■ Task goal
Lines of the material that include the word "yellow" are to be counted; only their number should be given.

■ Provided material
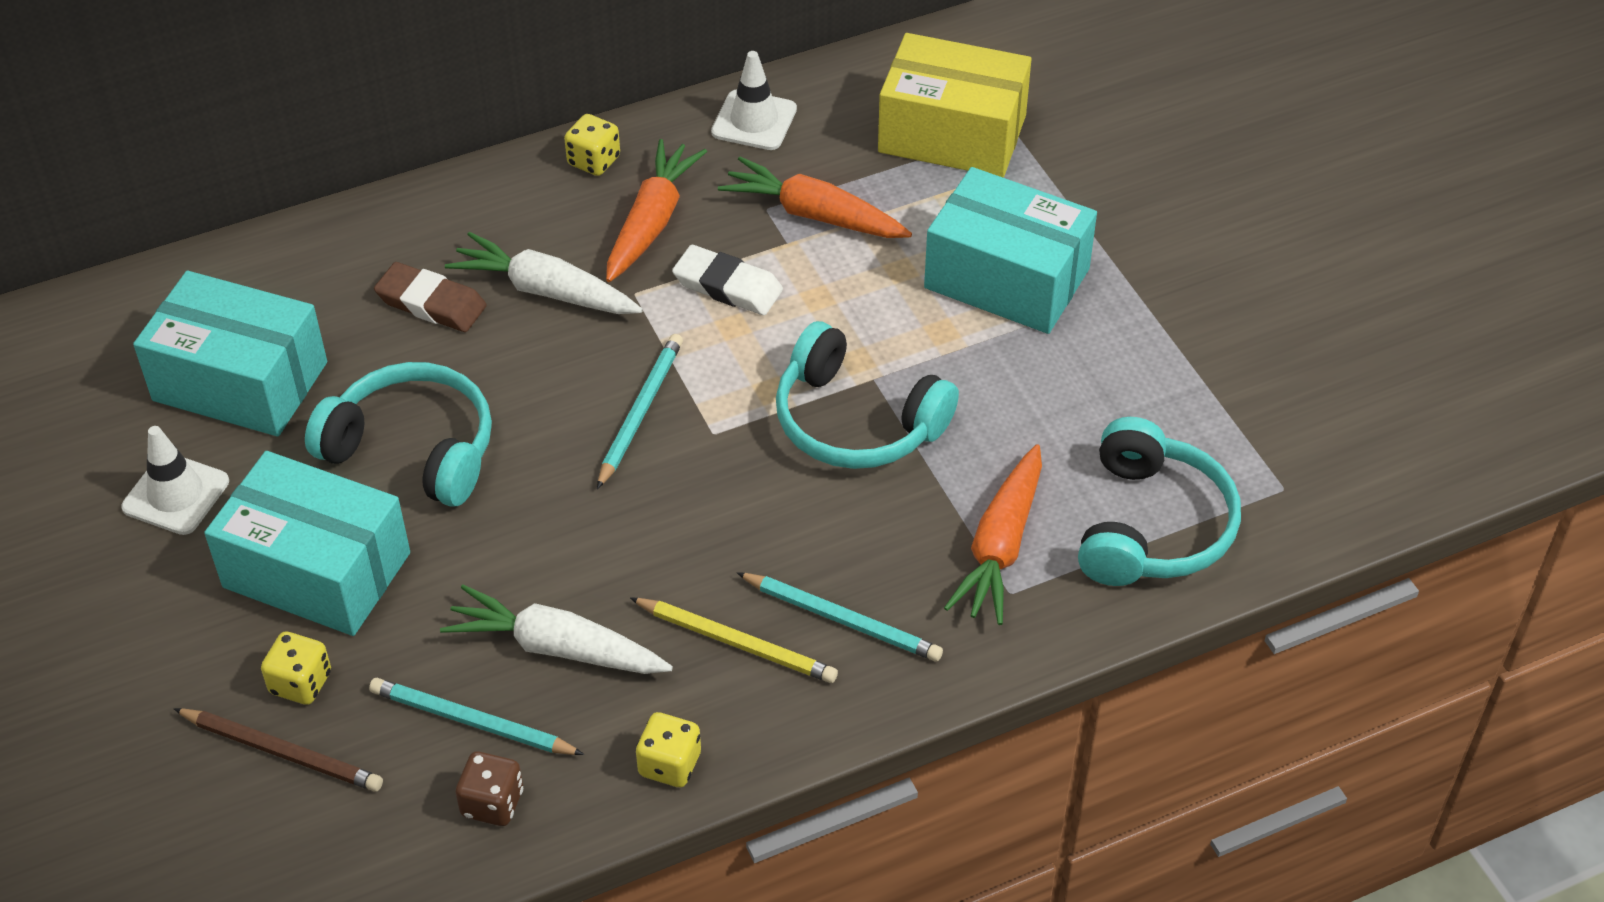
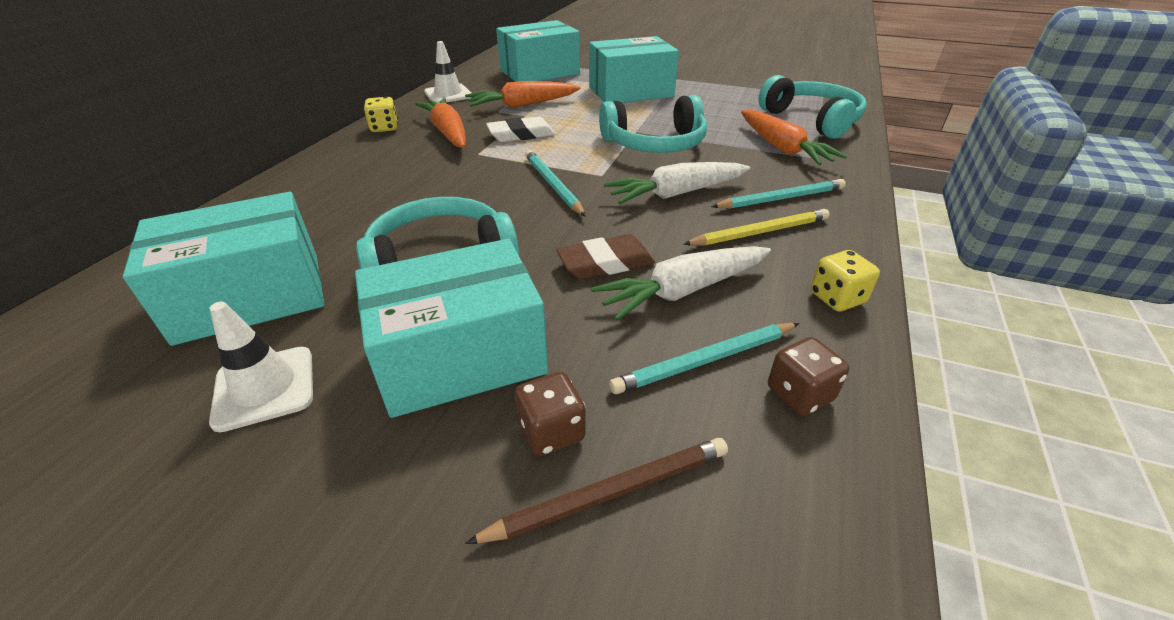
camera: 45 degrees left, 10 degrees down
(301, 683) = (551, 431): yellow dice -> brown dice
(431, 303) = (359, 203): brown eraser -> brown eraser (605, 263)
(546, 291) = (427, 171): white carrot -> white carrot (677, 193)
(952, 133) = (539, 72): yellow box -> turquoise box

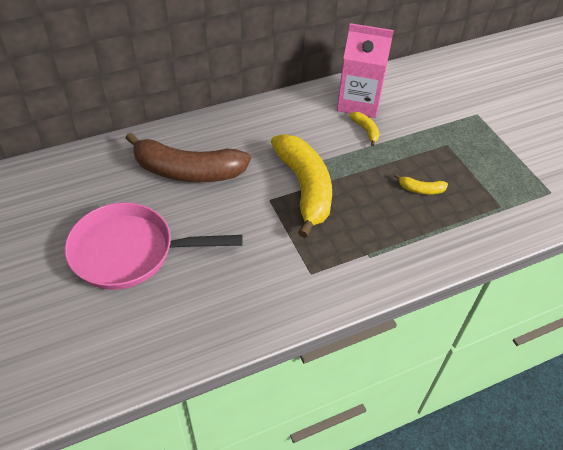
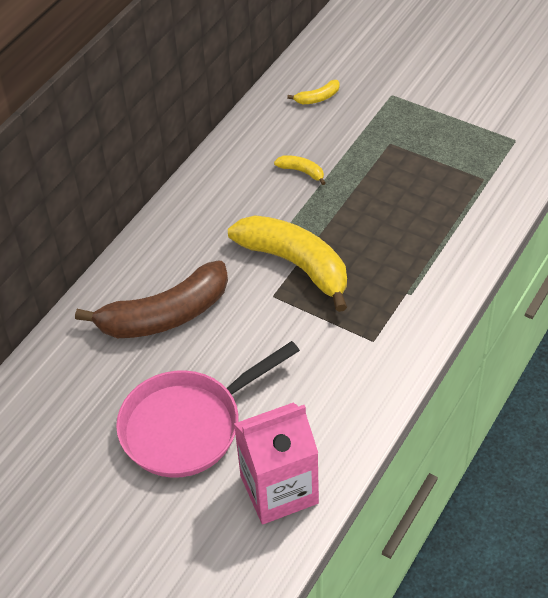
camera: 30 degrees left, 0 degrees up
(359, 102) = (268, 144): pink carton -> pink carton (279, 489)
(420, 189) = (402, 203): yellow banana -> yellow banana (317, 98)

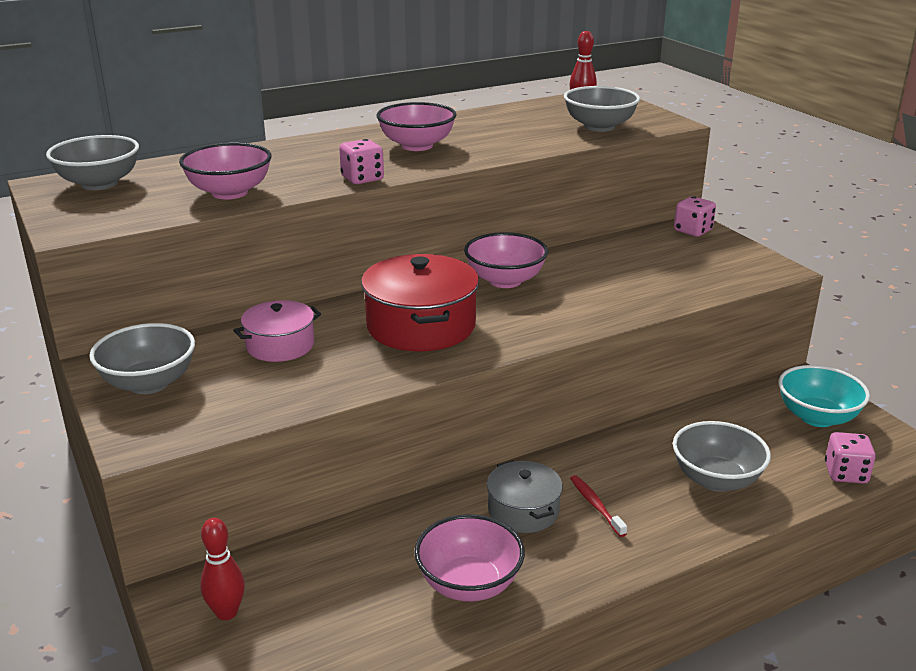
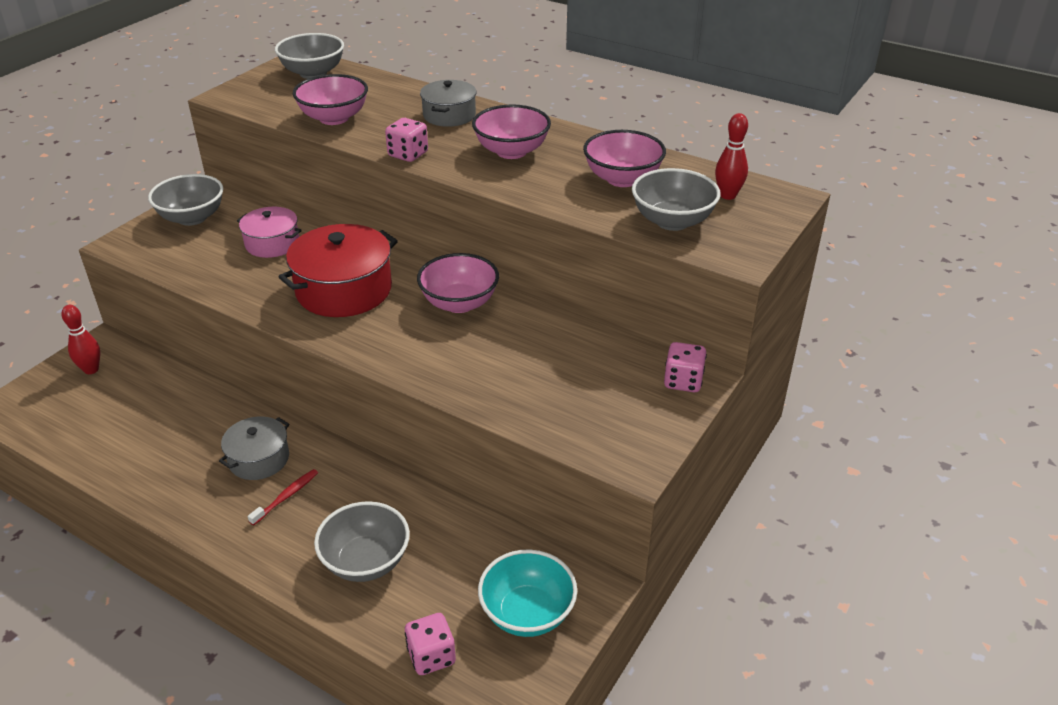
camera: 60 degrees right, 10 degrees up
(309, 152) = (449, 115): none -> grey pot
(469, 584) = (159, 461): pink bowl -> pink bowl (622, 179)

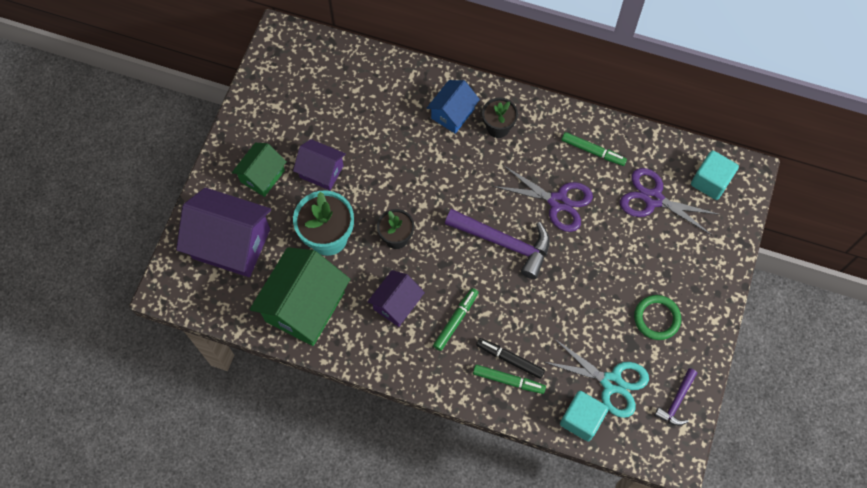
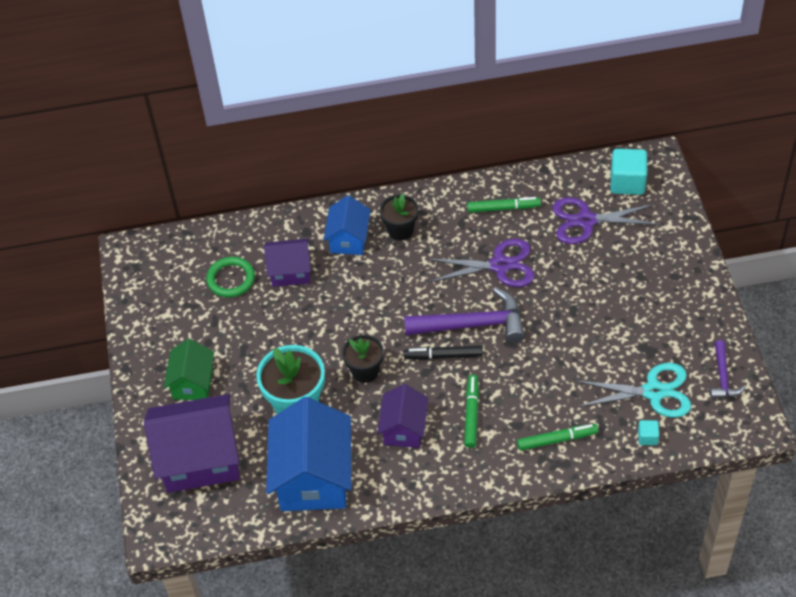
camera: 25 degrees left, 15 degrees down
(305, 306) = (313, 477): green house -> blue house
(321, 171) = (251, 350): purple house -> purple house (290, 272)
(510, 359) = (545, 421): black marker -> black marker (443, 356)
(581, 419) = (647, 437): turquoise cube -> turquoise cube, size x0.50
(656, 318) = (657, 317): green ring -> green ring (231, 279)

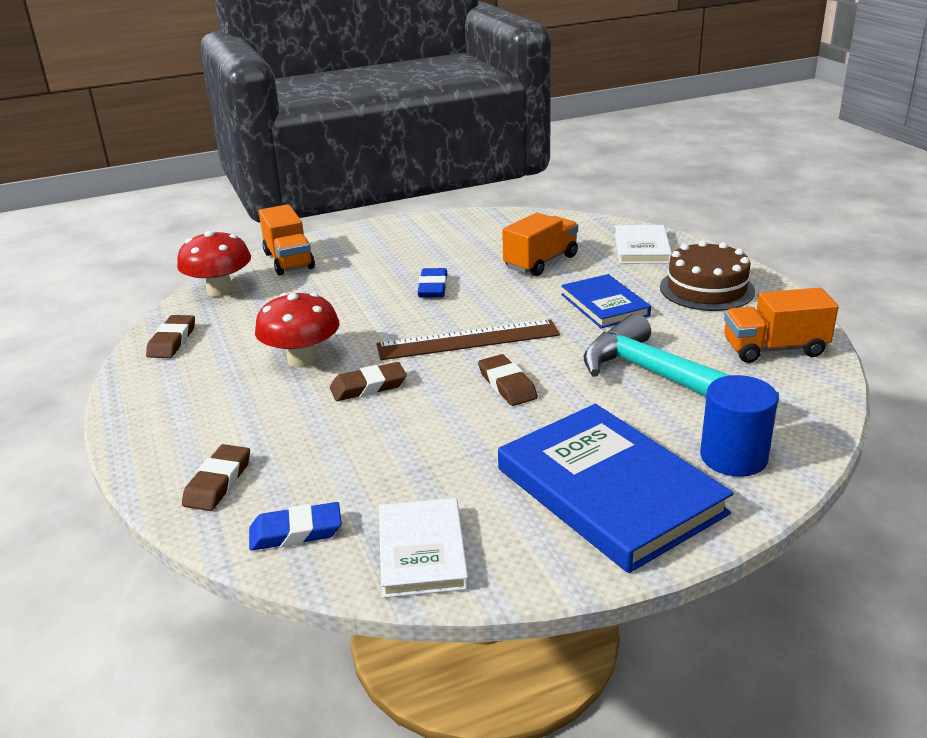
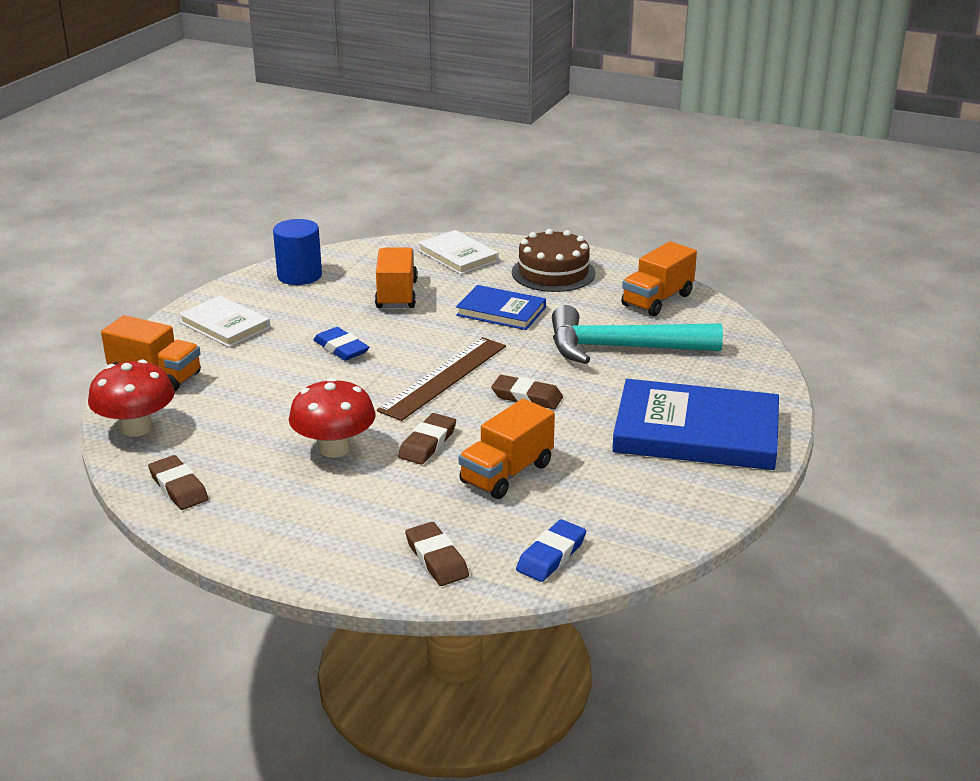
camera: 45 degrees left, 0 degrees up
(383, 441) = (506, 473): none -> orange truck
(422, 551) = (648, 521): white book -> white book (225, 325)
(733, 457) = (731, 379): blue cylinder -> blue cylinder (299, 275)

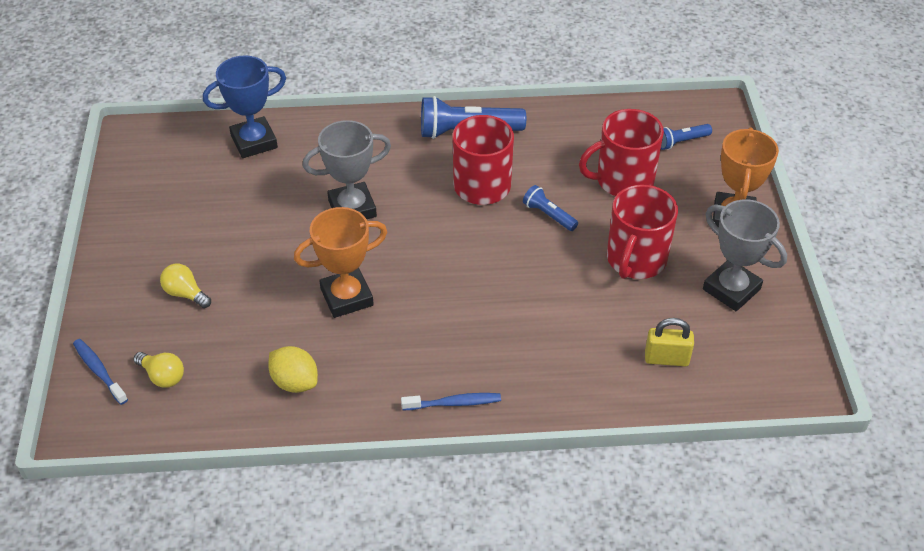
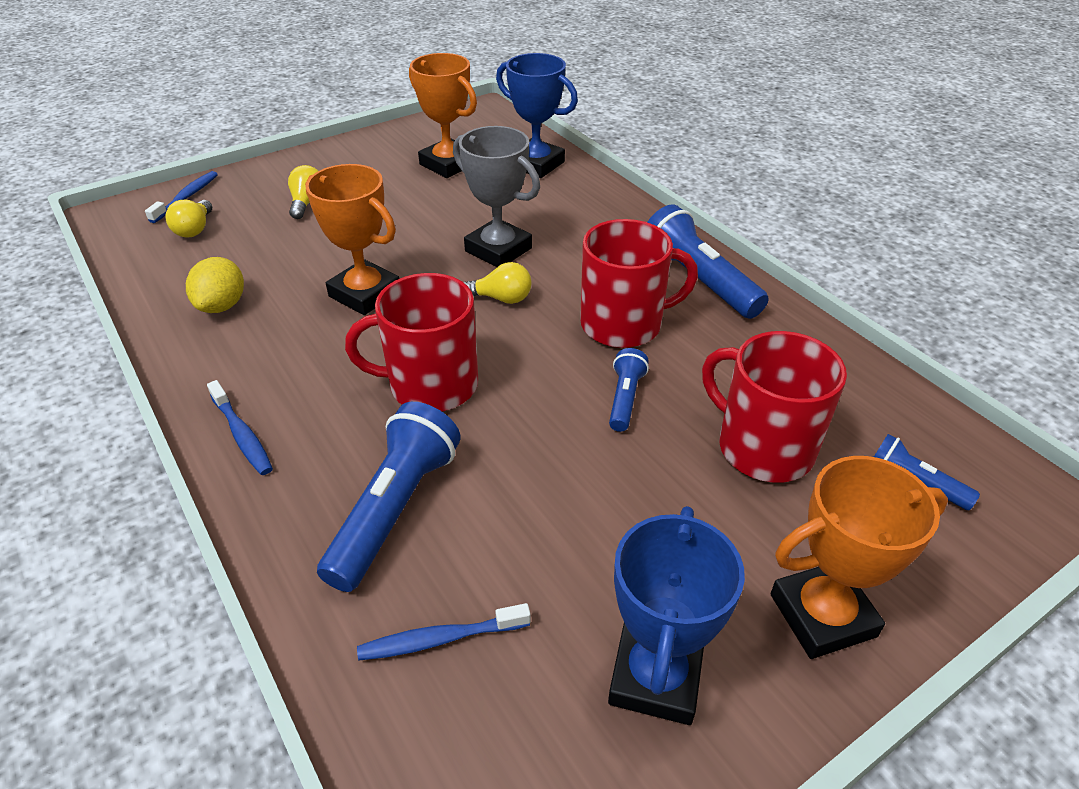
camera: 60 degrees right, 5 degrees down
(205, 190) = (448, 164): none -> orange trophy
(410, 229) = (501, 298): none -> yellow light bulb
(568, 348) = (395, 509): none -> blue flashlight
(635, 260) = (619, 521): red mug -> red mug (431, 385)
(666, 359) = (440, 639): yellow padlock -> blue toothbrush
(731, 289) = (655, 677): grey trophy -> blue trophy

■ Completed task
5